Pointing data for pages and screens
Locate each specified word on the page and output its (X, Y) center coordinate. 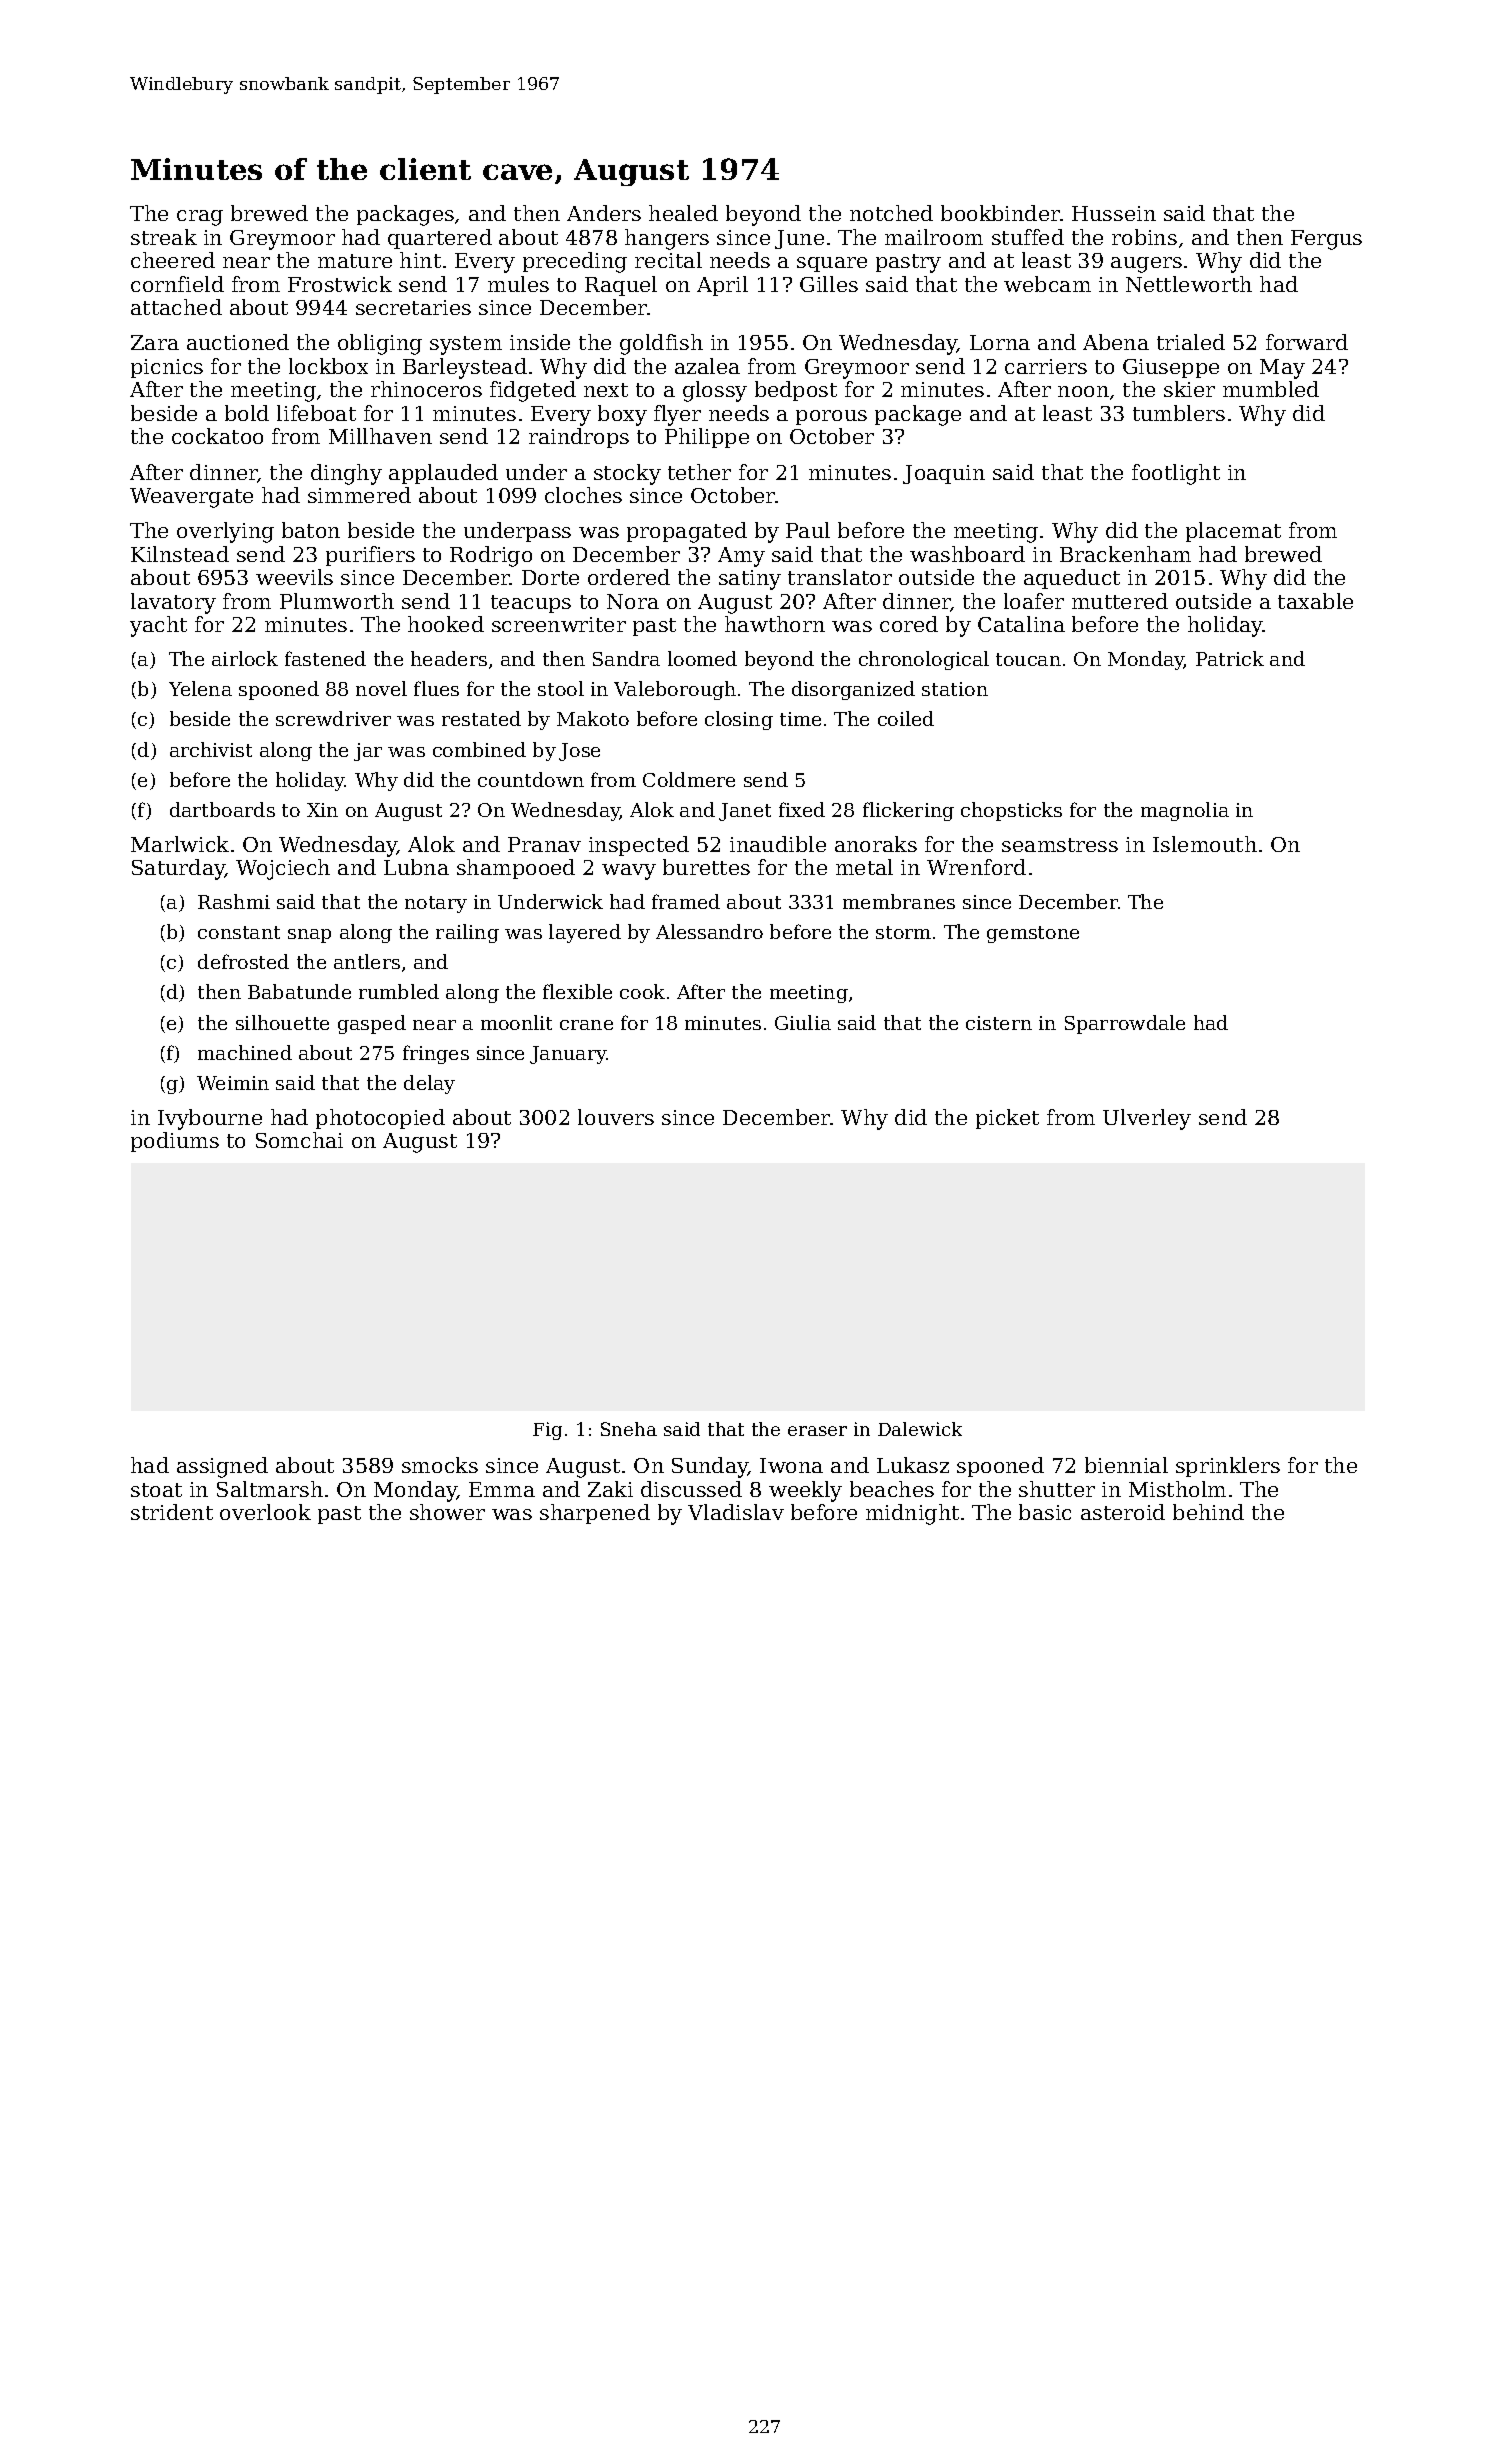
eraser (817, 1431)
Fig (547, 1431)
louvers (616, 1117)
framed (686, 901)
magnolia (1185, 811)
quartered (440, 239)
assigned (222, 1467)
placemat (1233, 532)
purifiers (370, 556)
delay (429, 1084)
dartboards (222, 809)
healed (683, 213)
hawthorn (775, 624)
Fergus (1326, 240)
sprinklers (1228, 1467)
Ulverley (1147, 1119)
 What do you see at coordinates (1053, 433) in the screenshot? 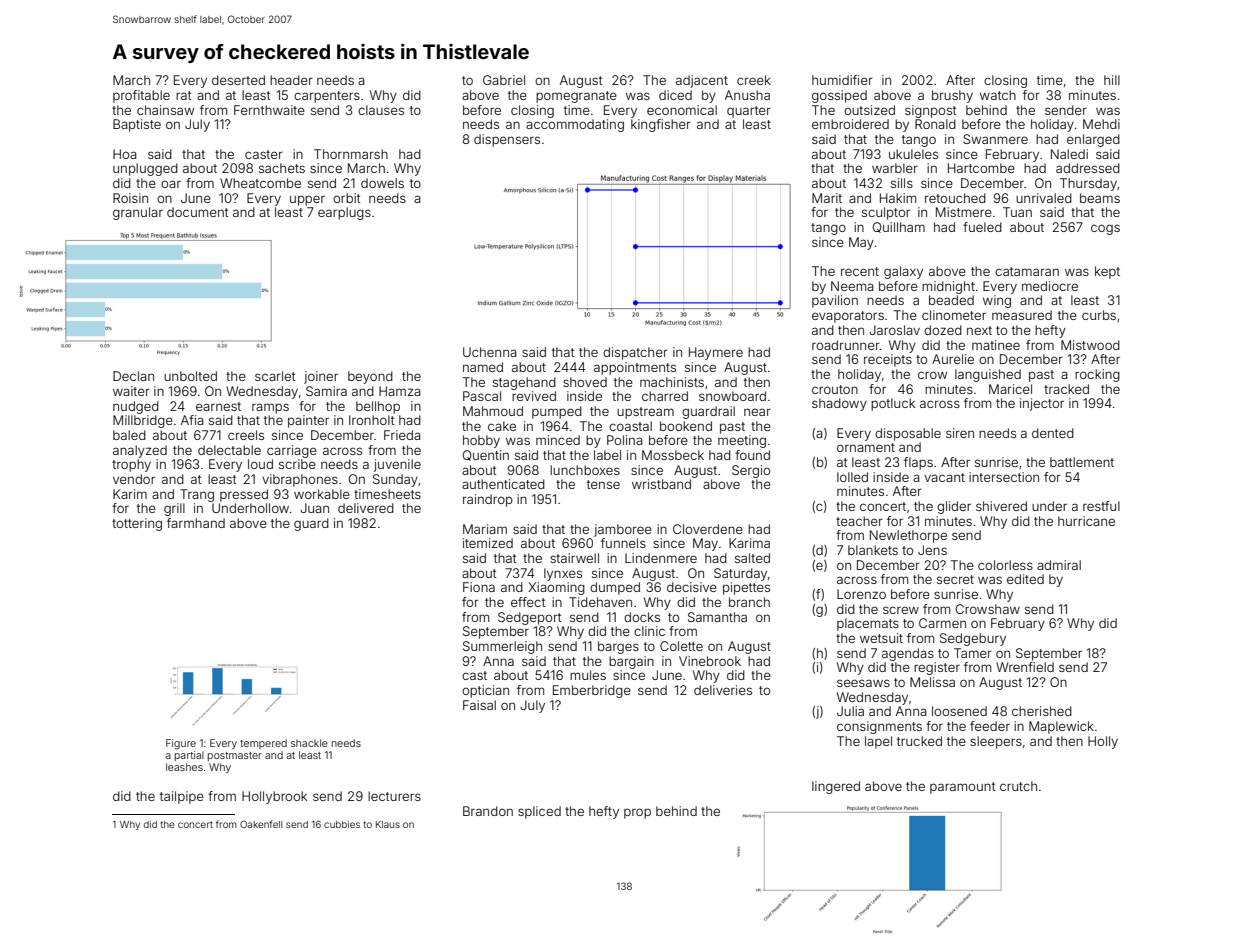
I see `dented` at bounding box center [1053, 433].
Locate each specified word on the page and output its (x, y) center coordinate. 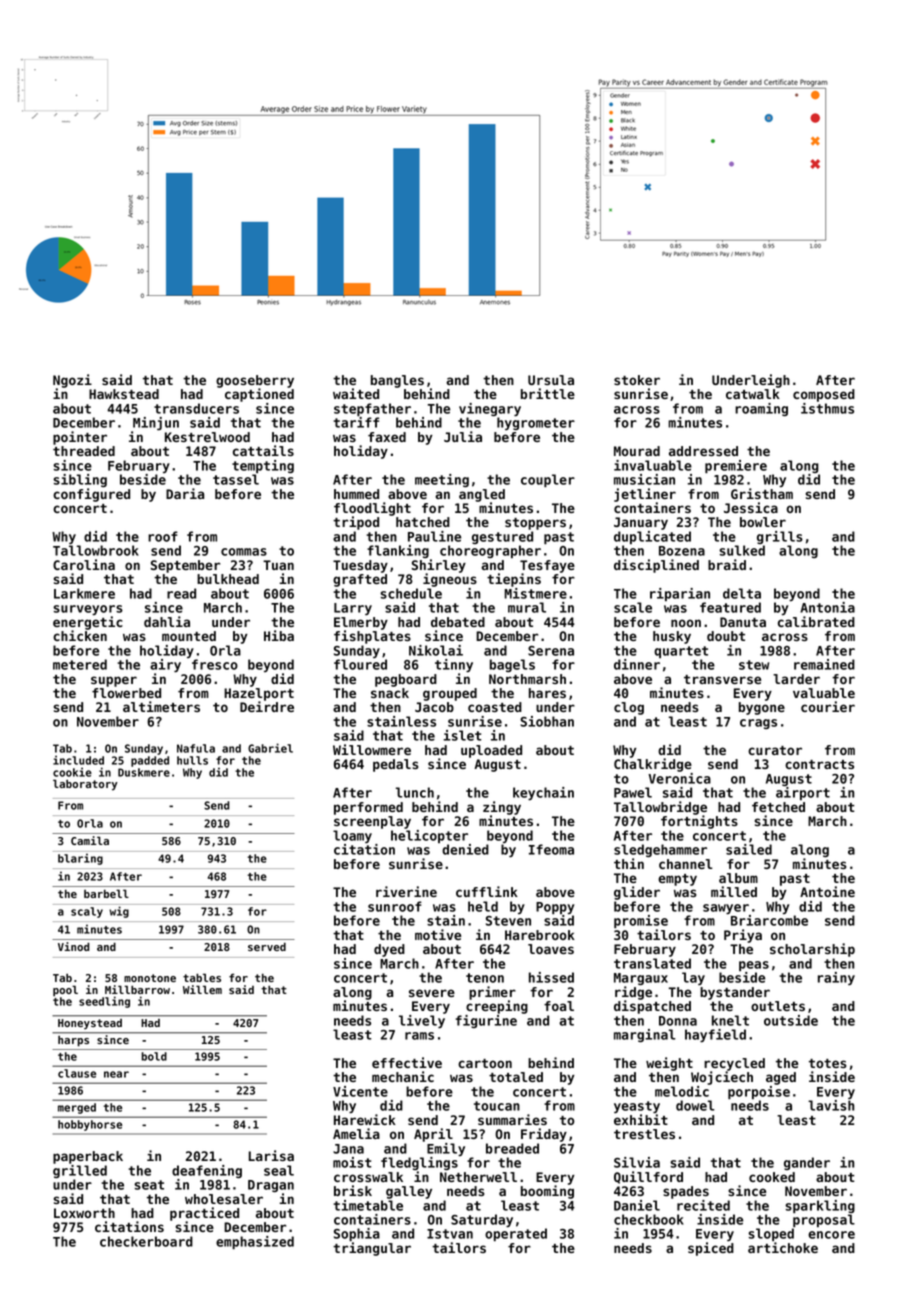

Do this —
Copy all of the entries above word for word, keeping every line in its original order, but leave out the pictures.

Written answer —
Locate each specified word on the page and output its (X, Y) center coordinate. 
eraser (817, 1431)
Fig (547, 1431)
louvers (616, 1117)
framed (686, 901)
magnolia (1185, 811)
quartered (440, 239)
assigned (222, 1467)
placemat (1233, 532)
purifiers (370, 556)
delay (429, 1084)
dartboards (222, 809)
healed (683, 213)
hawthorn (775, 624)
Fergus (1326, 240)
sprinklers (1228, 1467)
Ulverley (1147, 1119)
 What do you see at coordinates (1053, 433) in the screenshot? 
I see `dented` at bounding box center [1053, 433].
Locate each specified word on the page and output its (x, y) center coordinate. 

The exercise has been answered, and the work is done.